(Records from a data source)
- - - -

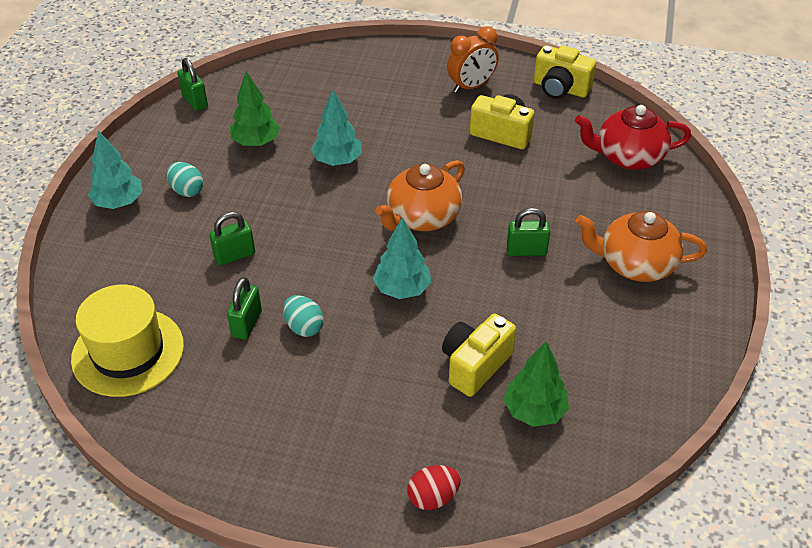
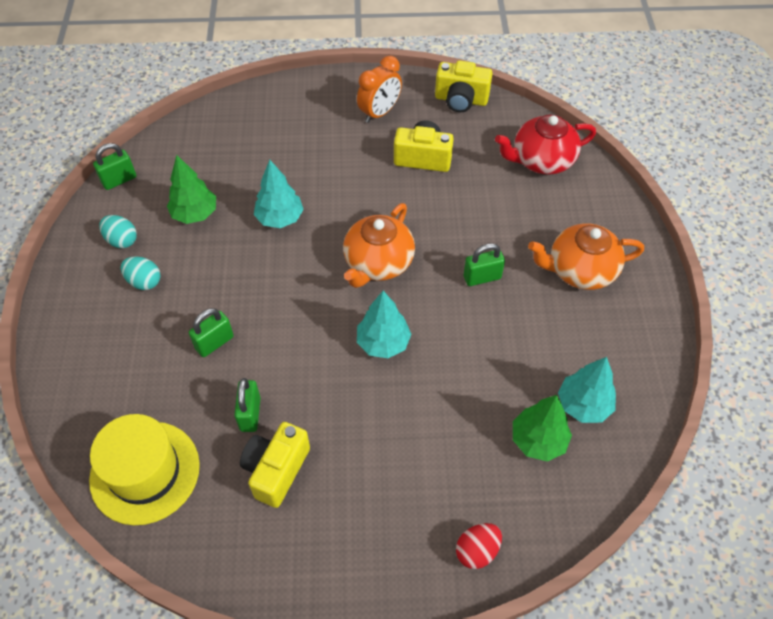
camera: 15 degrees left, 10 degrees up
(119, 202) = (80, 309): turquoise tree -> turquoise tree (583, 405)
(195, 101) = (119, 180): green padlock -> green padlock turned 75 degrees counterclockwise
(304, 327) = (305, 404): turquoise egg -> turquoise egg (122, 240)
(475, 365) = (472, 406): yellow camera -> yellow camera (276, 470)

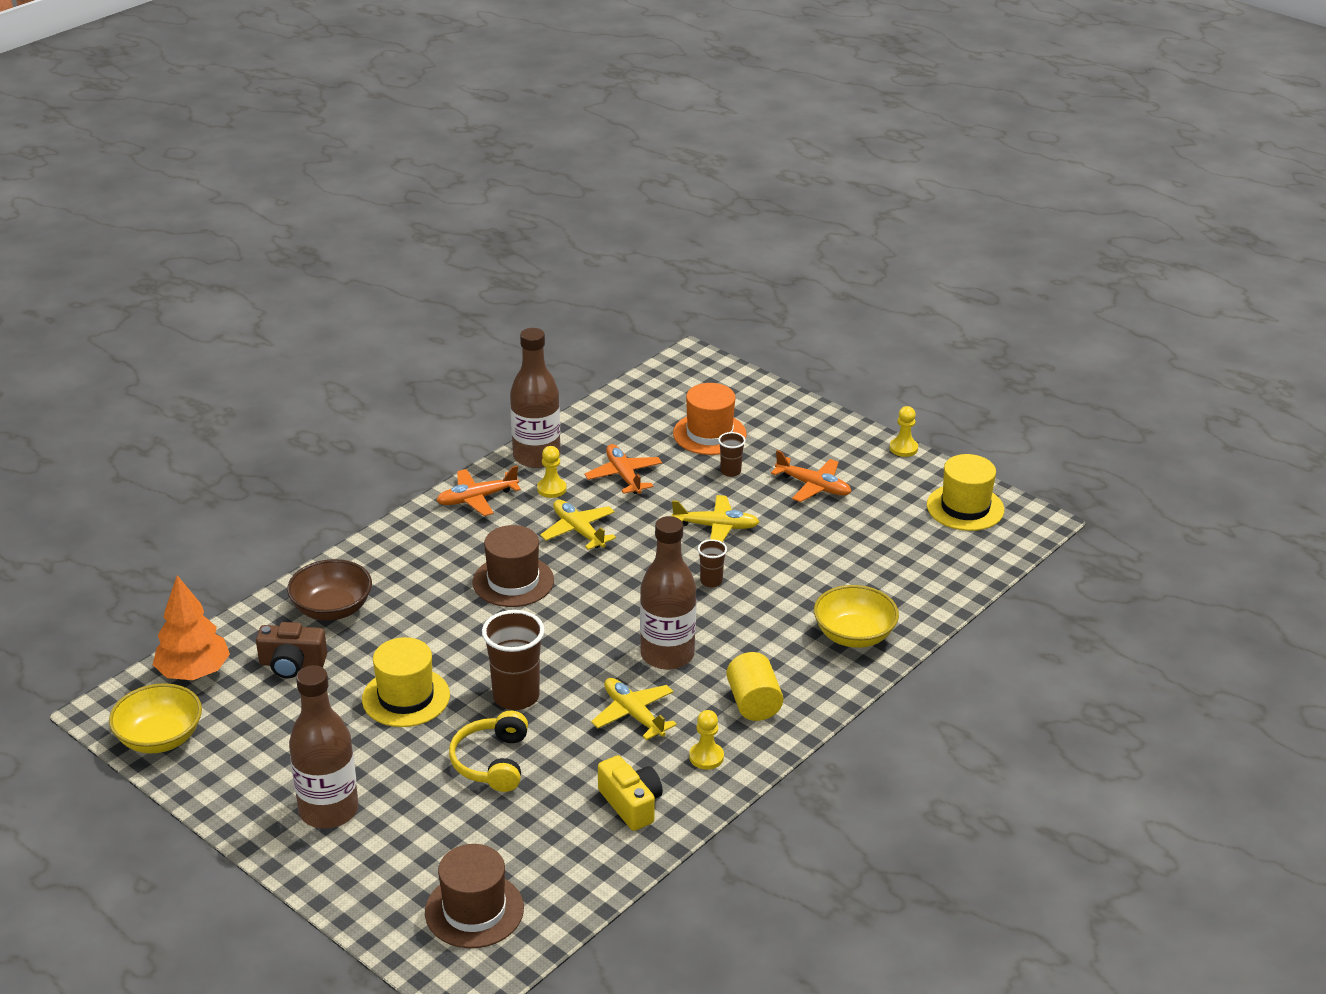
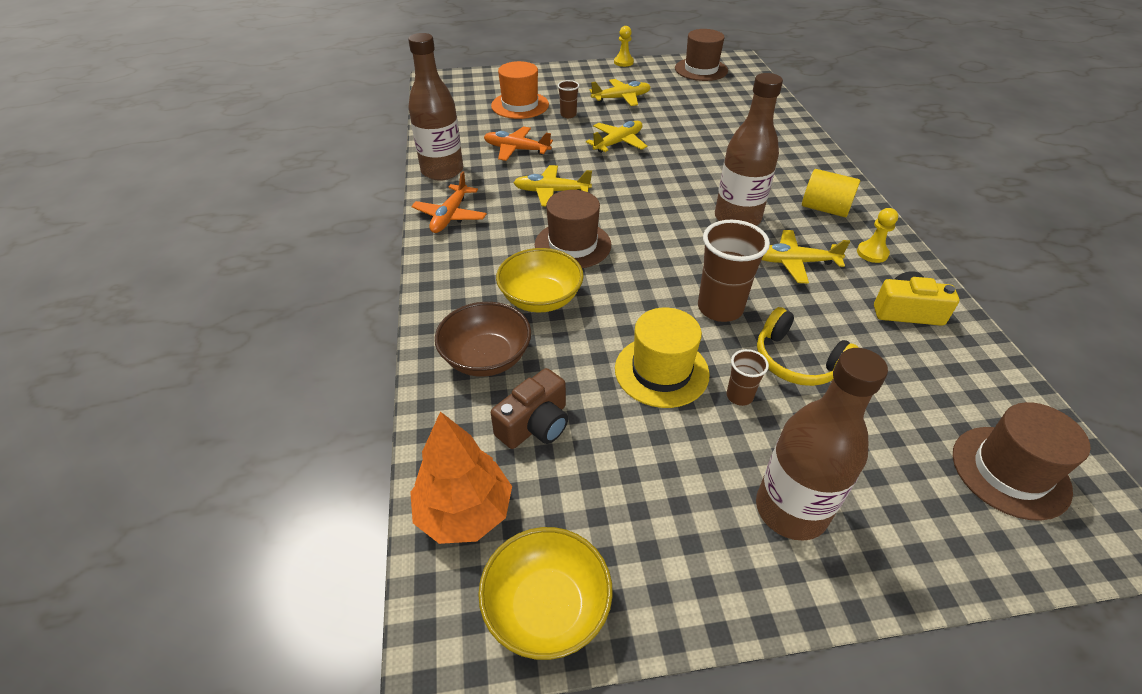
camera: 50 degrees left, 10 degrees up
(551, 489) = (488, 181): yellow pawn -> none
(711, 581) = (674, 168): brown cup -> brown cup (739, 396)
(813, 486) = (621, 98): orange plane -> yellow plane
(854, 635) = (786, 146): yellow bowl -> yellow bowl (540, 299)
(965, 507) = (701, 69): yellow hat -> brown hat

- - - -

**TASK DIRECTIONS**
This task calls for an exact copy of the data above, without pictures.

**ANSWER SPACE**
camera: 15 degrees left, 10 degrees up
(119, 202) = (80, 309): turquoise tree -> turquoise tree (583, 405)
(195, 101) = (119, 180): green padlock -> green padlock turned 75 degrees counterclockwise
(304, 327) = (305, 404): turquoise egg -> turquoise egg (122, 240)
(475, 365) = (472, 406): yellow camera -> yellow camera (276, 470)

camera: 50 degrees left, 10 degrees up
(551, 489) = (488, 181): yellow pawn -> none
(711, 581) = (674, 168): brown cup -> brown cup (739, 396)
(813, 486) = (621, 98): orange plane -> yellow plane
(854, 635) = (786, 146): yellow bowl -> yellow bowl (540, 299)
(965, 507) = (701, 69): yellow hat -> brown hat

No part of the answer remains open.